# EXERCISE:
Count the lines in the records below that contain the string "center". Reply with the number alone.

----

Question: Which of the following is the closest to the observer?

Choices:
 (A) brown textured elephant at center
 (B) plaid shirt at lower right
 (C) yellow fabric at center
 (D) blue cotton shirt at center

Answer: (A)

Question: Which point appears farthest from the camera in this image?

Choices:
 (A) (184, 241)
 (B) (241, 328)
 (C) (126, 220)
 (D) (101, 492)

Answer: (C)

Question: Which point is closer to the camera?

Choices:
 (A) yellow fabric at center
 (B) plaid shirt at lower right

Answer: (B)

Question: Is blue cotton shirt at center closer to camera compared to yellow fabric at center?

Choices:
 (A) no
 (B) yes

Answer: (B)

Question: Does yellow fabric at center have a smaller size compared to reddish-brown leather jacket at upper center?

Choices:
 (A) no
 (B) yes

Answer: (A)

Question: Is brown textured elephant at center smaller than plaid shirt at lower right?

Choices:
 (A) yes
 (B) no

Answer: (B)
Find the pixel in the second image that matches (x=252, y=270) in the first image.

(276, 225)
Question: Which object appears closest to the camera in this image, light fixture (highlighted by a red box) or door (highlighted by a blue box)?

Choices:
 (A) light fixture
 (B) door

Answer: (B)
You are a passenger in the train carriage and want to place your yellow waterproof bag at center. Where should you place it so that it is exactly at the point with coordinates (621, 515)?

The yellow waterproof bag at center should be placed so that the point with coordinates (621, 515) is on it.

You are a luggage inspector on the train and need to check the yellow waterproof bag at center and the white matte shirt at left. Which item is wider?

----

# FULL RESPONSE:
10